● **What you have to do**: Leave out the images and repeat every entry below exactly.
▶
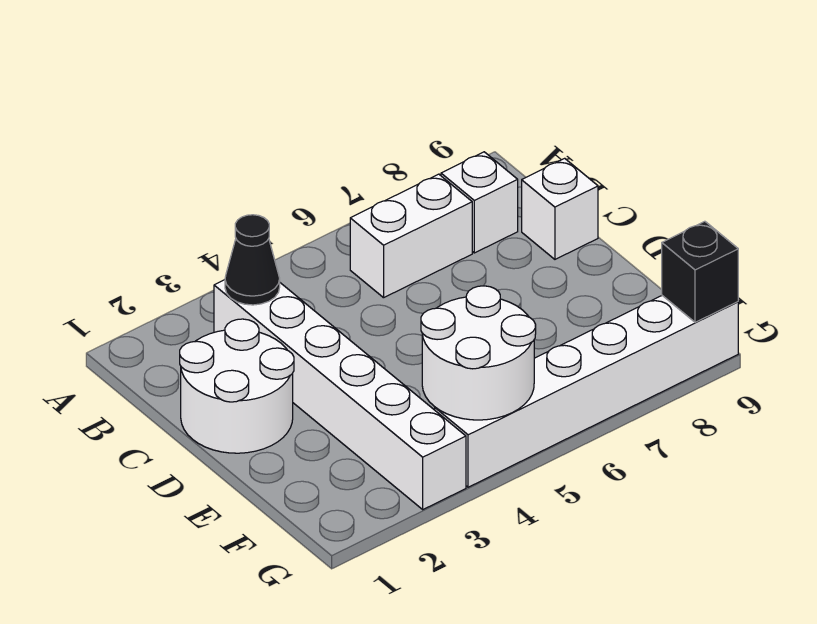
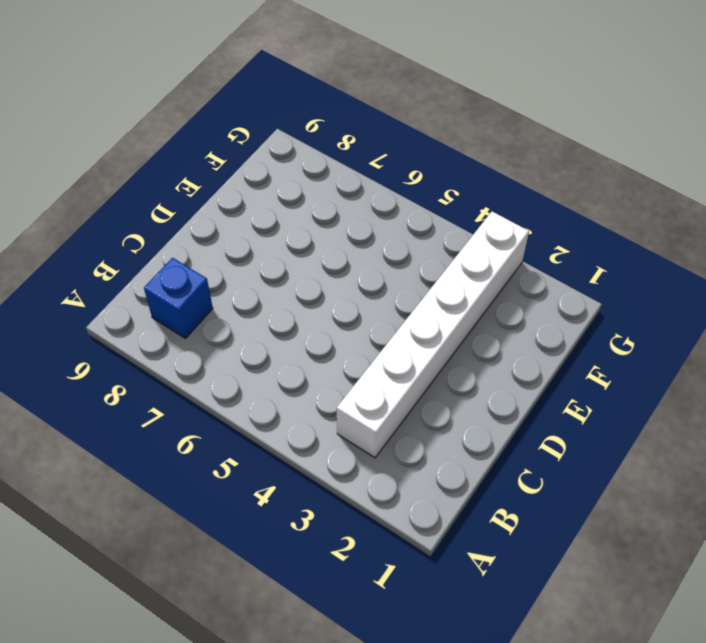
blue brick B8 level 1 -> white brick B8 level 1
none -> white brick B6:B7 level 1
none -> white round brick C1:D2 level 1

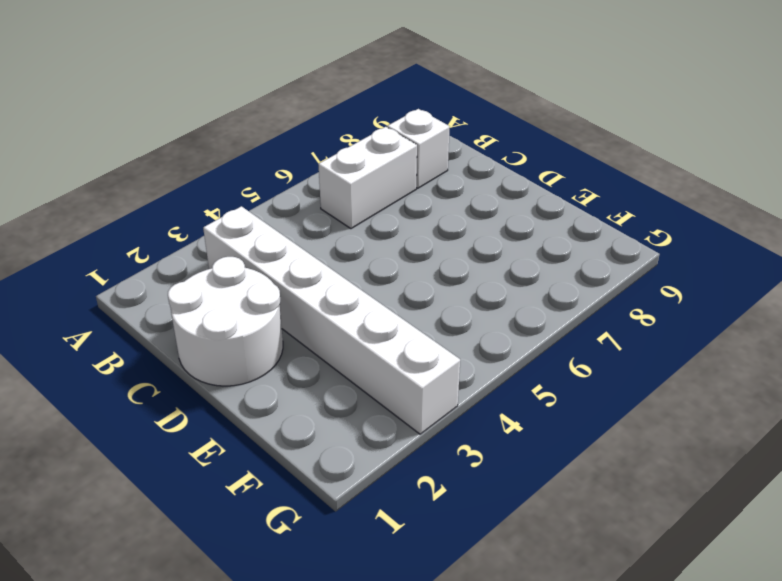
none -> white brick C9 level 1
none -> white brick G4:G9 level 1

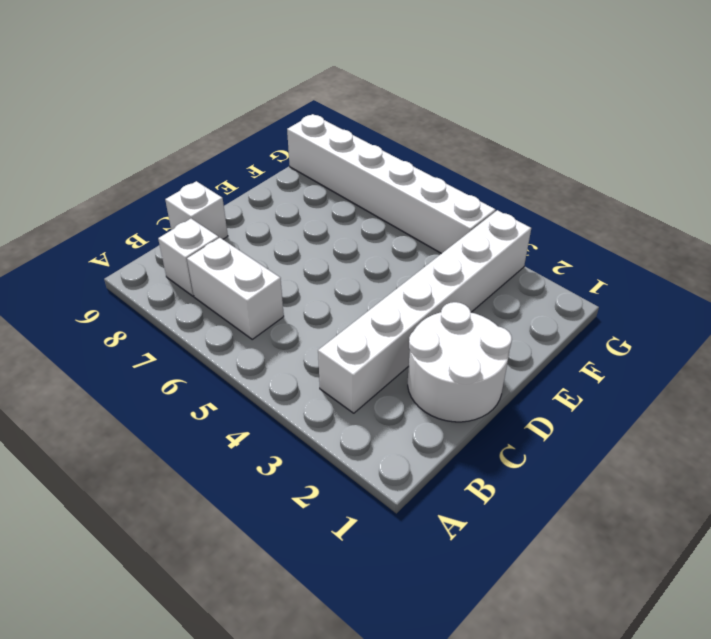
none -> black cone B3 level 2
none -> white round brick F4:G5 level 2

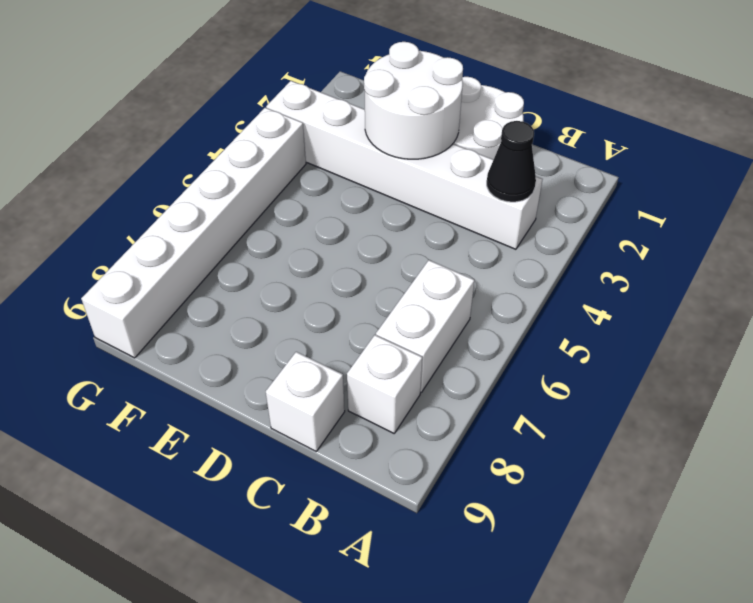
white round brick D2:E3 level 2 -> white round brick F4:G5 level 2
none -> black brick G9 level 2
◀
● **Written reply**:
blue brick B8 level 1 -> white brick B8 level 1
none -> white brick B6:B7 level 1
none -> white round brick C1:D2 level 1

none -> white brick C9 level 1
none -> white brick G4:G9 level 1

none -> black cone B3 level 2
none -> white round brick F4:G5 level 2

white round brick D2:E3 level 2 -> white round brick F4:G5 level 2
none -> black brick G9 level 2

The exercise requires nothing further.